* _TASK OBJECTIVE_:
The following listing has lines to check for the word "ring"; give only the number of lines that contain it.

* _DATA_:

▼

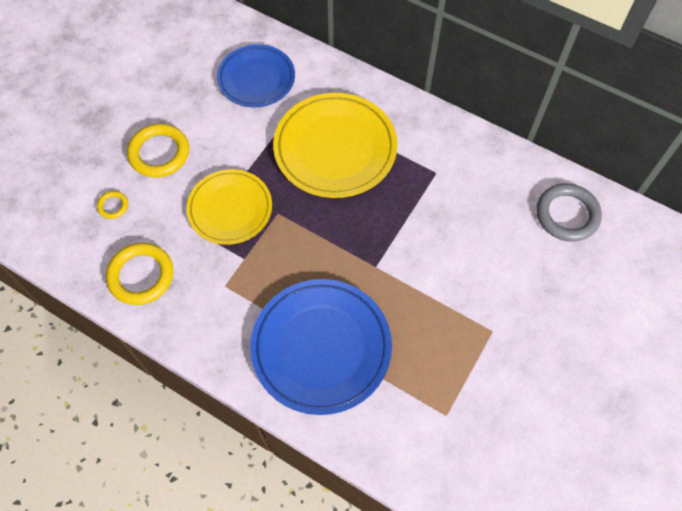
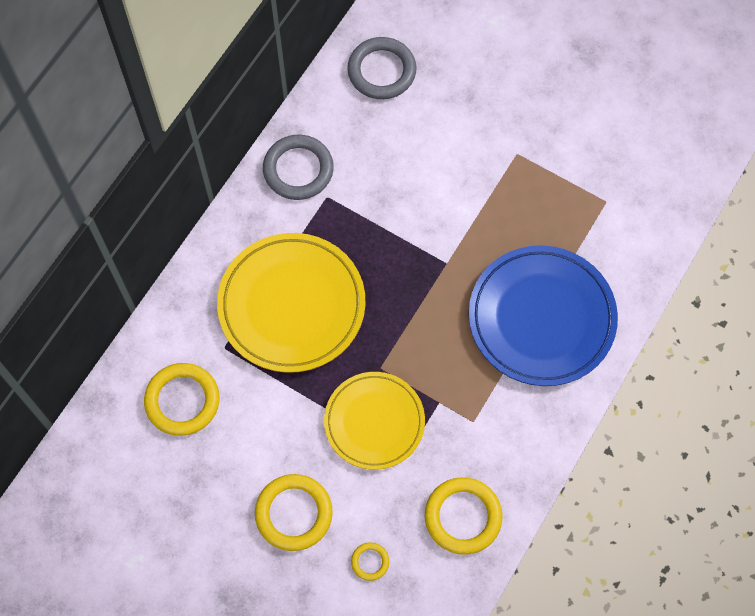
camera: 90 degrees left, 5 degrees up
blue plate [217,44,295,108] -> yellow ring [144,363,220,436]
none -> grey ring [263,135,334,200]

▲

* _EXERCISE RESPONSE_:
2